Please retype all of the data below, word for word.

[Source records]
----
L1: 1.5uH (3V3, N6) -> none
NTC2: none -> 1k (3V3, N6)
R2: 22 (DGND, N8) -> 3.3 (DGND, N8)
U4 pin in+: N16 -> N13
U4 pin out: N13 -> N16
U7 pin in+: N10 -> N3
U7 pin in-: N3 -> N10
----
Output of the exercise -
L1: 1.5uH (3V3, N6) -> none
NTC2: none -> 1k (3V3, N6)
R2: 22 (DGND, N8) -> 3.3 (DGND, N8)
U4 pin in+: N16 -> N13
U4 pin out: N13 -> N16
U7 pin in+: N10 -> N3
U7 pin in-: N3 -> N10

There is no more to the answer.